> **What you need to do**:
In the records that follow, find each line with "book" and pull it out.

> **Material to process**:
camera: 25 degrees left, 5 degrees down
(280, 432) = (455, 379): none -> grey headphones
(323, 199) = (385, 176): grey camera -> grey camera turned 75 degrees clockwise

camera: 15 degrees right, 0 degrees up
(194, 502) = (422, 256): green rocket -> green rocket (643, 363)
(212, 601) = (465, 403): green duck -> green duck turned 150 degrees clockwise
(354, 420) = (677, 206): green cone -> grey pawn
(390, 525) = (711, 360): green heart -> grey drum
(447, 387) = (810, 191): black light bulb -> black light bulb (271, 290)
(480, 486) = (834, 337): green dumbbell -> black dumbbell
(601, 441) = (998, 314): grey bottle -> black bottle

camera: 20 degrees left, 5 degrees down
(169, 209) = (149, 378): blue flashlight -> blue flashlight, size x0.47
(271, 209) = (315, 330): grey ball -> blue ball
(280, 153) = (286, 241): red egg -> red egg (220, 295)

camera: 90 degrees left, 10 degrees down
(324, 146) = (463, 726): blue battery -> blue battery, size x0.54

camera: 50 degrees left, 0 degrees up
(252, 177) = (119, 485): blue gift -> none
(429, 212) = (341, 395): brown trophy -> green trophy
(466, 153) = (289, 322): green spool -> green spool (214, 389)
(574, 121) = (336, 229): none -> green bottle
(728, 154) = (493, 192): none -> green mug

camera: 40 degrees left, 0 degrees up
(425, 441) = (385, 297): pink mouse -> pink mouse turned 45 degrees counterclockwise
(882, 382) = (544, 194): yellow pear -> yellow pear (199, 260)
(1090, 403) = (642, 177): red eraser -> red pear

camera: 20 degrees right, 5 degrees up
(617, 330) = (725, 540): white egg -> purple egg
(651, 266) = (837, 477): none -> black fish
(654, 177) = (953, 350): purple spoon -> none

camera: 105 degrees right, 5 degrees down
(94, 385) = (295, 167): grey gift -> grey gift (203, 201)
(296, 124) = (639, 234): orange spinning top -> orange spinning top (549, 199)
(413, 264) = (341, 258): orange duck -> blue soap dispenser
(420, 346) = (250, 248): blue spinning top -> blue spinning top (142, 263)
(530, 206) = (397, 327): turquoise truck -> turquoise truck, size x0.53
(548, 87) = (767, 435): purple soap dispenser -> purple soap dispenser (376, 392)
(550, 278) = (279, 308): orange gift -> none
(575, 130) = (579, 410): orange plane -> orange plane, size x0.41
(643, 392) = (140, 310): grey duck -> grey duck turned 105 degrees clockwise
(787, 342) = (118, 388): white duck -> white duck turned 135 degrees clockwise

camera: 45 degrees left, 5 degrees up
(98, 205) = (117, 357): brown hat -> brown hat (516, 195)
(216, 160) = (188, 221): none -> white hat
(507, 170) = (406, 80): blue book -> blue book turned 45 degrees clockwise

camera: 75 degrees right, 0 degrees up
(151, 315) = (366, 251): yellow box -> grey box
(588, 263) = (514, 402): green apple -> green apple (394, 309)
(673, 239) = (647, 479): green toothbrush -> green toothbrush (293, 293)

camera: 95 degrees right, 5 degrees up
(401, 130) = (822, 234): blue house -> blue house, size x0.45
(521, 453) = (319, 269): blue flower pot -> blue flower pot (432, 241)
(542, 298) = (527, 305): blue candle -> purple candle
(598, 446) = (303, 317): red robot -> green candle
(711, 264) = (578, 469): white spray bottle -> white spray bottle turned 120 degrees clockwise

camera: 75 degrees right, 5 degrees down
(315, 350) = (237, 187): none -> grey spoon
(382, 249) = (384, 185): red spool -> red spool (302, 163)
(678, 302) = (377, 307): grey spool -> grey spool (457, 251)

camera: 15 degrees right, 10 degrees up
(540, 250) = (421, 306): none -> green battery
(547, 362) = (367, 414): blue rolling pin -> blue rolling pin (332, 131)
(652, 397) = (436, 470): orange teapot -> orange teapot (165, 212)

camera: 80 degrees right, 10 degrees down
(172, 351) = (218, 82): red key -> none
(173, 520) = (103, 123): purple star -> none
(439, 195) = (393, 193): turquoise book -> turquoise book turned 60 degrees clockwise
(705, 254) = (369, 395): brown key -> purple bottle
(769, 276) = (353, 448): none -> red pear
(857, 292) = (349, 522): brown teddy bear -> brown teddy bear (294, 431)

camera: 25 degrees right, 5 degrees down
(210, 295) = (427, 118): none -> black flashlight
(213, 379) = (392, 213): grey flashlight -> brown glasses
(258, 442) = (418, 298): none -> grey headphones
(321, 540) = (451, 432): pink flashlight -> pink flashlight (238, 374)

> **Output of the exercise**:
(507, 170) = (406, 80): blue book -> blue book turned 45 degrees clockwise
(439, 195) = (393, 193): turquoise book -> turquoise book turned 60 degrees clockwise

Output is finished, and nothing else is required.